WORK TO BE COMPLETED: Within the entries below, the lines from the one with "cyan semicircle: (174, 56)" through the one with "green rectangle: (81, 73)" are to be set down exactly, both ends kept.

════════

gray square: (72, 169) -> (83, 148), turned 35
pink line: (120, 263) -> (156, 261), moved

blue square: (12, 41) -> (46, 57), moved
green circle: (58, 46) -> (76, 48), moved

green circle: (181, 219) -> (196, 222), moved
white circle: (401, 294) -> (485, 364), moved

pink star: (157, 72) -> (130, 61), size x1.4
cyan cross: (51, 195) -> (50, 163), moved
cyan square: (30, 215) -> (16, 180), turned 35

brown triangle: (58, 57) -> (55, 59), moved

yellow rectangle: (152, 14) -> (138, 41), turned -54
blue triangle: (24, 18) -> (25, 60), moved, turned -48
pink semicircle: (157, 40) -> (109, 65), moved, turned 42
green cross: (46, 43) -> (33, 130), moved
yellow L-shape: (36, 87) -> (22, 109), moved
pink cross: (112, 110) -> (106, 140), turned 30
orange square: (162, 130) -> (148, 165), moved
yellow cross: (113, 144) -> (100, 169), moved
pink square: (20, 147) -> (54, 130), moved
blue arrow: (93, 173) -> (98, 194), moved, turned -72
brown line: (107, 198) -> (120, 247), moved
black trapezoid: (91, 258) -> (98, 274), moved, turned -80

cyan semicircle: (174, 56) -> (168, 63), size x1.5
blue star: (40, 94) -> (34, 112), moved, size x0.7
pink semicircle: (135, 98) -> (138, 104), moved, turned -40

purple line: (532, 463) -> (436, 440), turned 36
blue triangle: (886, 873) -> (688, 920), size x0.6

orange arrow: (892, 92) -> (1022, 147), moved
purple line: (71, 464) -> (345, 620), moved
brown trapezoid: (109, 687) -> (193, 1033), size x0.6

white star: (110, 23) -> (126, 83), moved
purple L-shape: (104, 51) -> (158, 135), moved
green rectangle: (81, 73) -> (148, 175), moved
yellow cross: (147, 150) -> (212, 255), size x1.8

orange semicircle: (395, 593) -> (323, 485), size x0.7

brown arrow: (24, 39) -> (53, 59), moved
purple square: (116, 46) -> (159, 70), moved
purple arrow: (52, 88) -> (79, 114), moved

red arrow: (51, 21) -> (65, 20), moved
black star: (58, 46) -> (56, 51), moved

════════

ANSWER TO THIS EXERCISE:
cyan semicircle: (174, 56) -> (168, 63), size x1.5
blue star: (40, 94) -> (34, 112), moved, size x0.7
pink semicircle: (135, 98) -> (138, 104), moved, turned -40

purple line: (532, 463) -> (436, 440), turned 36
blue triangle: (886, 873) -> (688, 920), size x0.6

orange arrow: (892, 92) -> (1022, 147), moved
purple line: (71, 464) -> (345, 620), moved
brown trapezoid: (109, 687) -> (193, 1033), size x0.6

white star: (110, 23) -> (126, 83), moved
purple L-shape: (104, 51) -> (158, 135), moved
green rectangle: (81, 73) -> (148, 175), moved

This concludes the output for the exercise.